— Your assignment —
Make an exact copy of the whole listing, but leave its pictures out.

— Task inputs —

'''

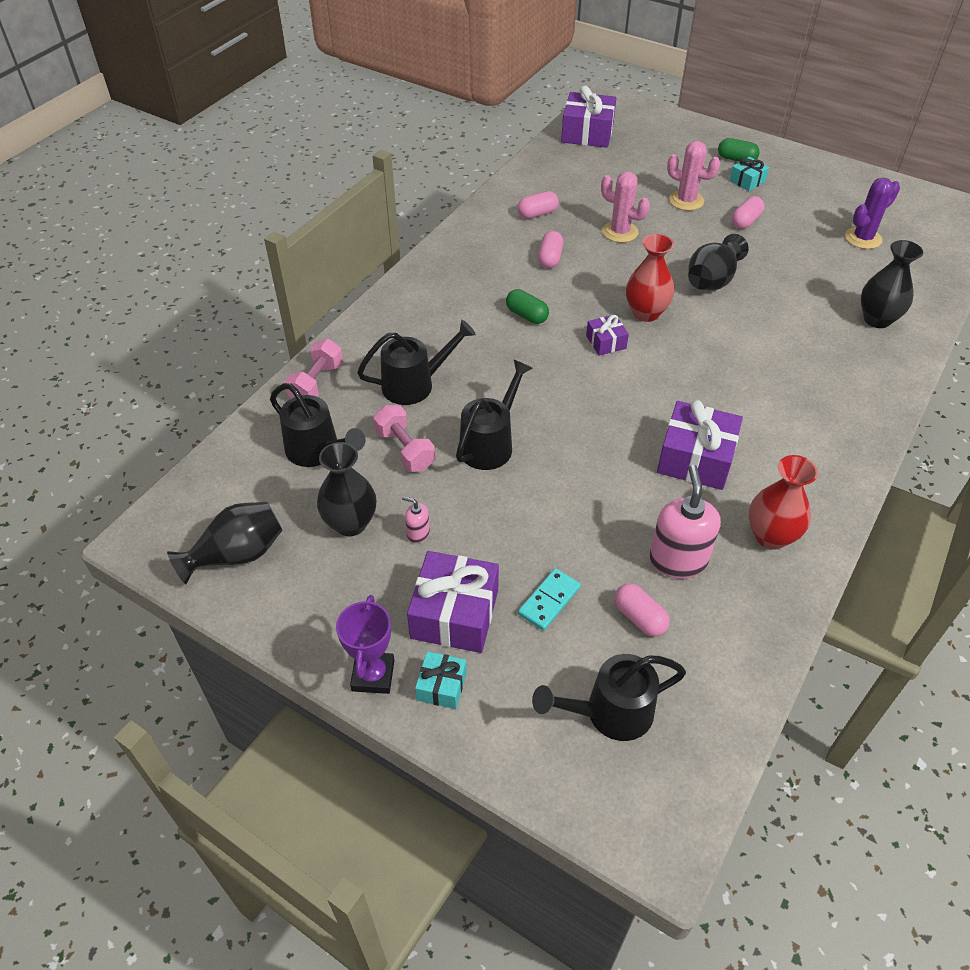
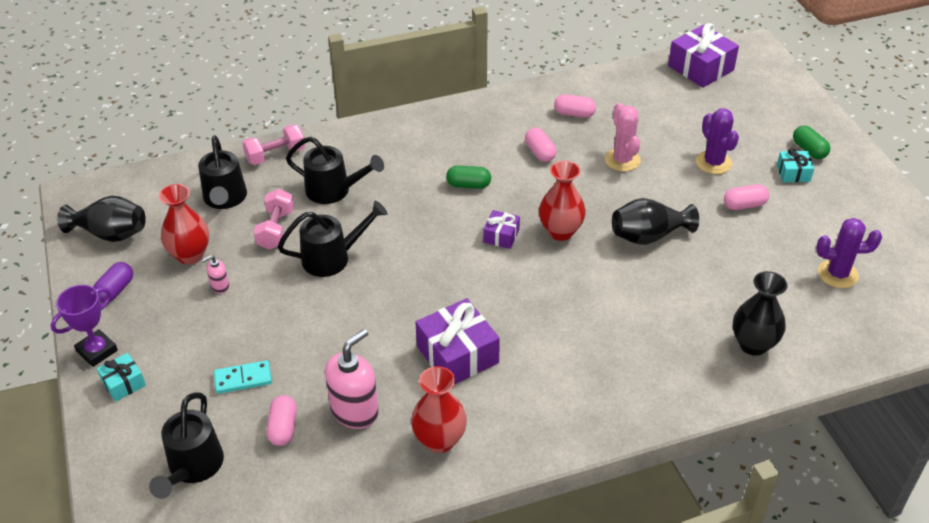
camera: 40 degrees right, 5 degrees down
(315, 605) = (115, 290): none -> purple capsule
(350, 523) = (190, 255): black vase -> red vase
(418, 533) = (220, 286): pink soap dispenser -> pink soap dispenser turned 90 degrees counterclockwise
(455, 614) = (181, 348): purple gift -> none
(526, 315) = (468, 185): green capsule -> green capsule turned 75 degrees counterclockwise
(550, 258) = (540, 152): pink capsule -> pink capsule turned 75 degrees counterclockwise
(609, 713) = (192, 468): black watering can -> black watering can turned 105 degrees counterclockwise
(686, 201) = (713, 163): pink cactus -> purple cactus

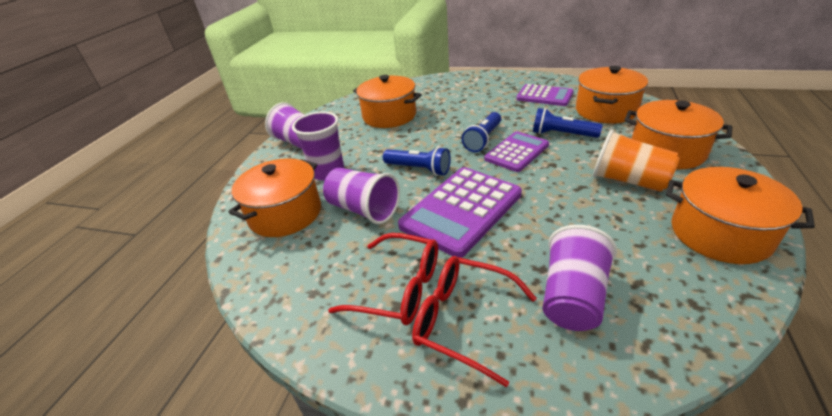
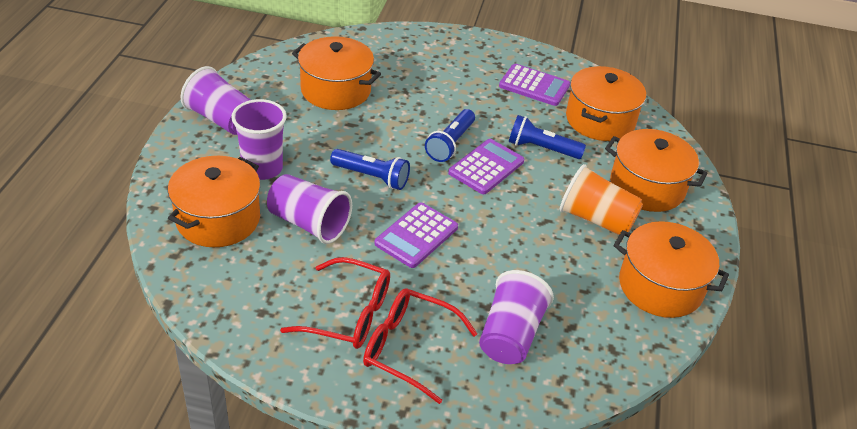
camera: 10 degrees left, 5 degrees up
(461, 210) = (416, 235): purple calculator -> purple calculator, size x0.62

'''

— Output of the exercise —
camera: 40 degrees right, 5 degrees down
(315, 605) = (115, 290): none -> purple capsule
(350, 523) = (190, 255): black vase -> red vase
(418, 533) = (220, 286): pink soap dispenser -> pink soap dispenser turned 90 degrees counterclockwise
(455, 614) = (181, 348): purple gift -> none
(526, 315) = (468, 185): green capsule -> green capsule turned 75 degrees counterclockwise
(550, 258) = (540, 152): pink capsule -> pink capsule turned 75 degrees counterclockwise
(609, 713) = (192, 468): black watering can -> black watering can turned 105 degrees counterclockwise
(686, 201) = (713, 163): pink cactus -> purple cactus

camera: 10 degrees left, 5 degrees up
(461, 210) = (416, 235): purple calculator -> purple calculator, size x0.62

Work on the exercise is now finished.